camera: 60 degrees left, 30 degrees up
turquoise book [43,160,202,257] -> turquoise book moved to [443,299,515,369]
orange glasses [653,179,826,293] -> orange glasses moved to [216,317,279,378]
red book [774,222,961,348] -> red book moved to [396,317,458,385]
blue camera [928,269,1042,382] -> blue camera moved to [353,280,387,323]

----

__What you need to do__.
Every record above must be set down again, word for word.

__Solution to the problem__.
camera: 60 degrees left, 30 degrees up
turquoise book [43,160,202,257] -> turquoise book moved to [443,299,515,369]
orange glasses [653,179,826,293] -> orange glasses moved to [216,317,279,378]
red book [774,222,961,348] -> red book moved to [396,317,458,385]
blue camera [928,269,1042,382] -> blue camera moved to [353,280,387,323]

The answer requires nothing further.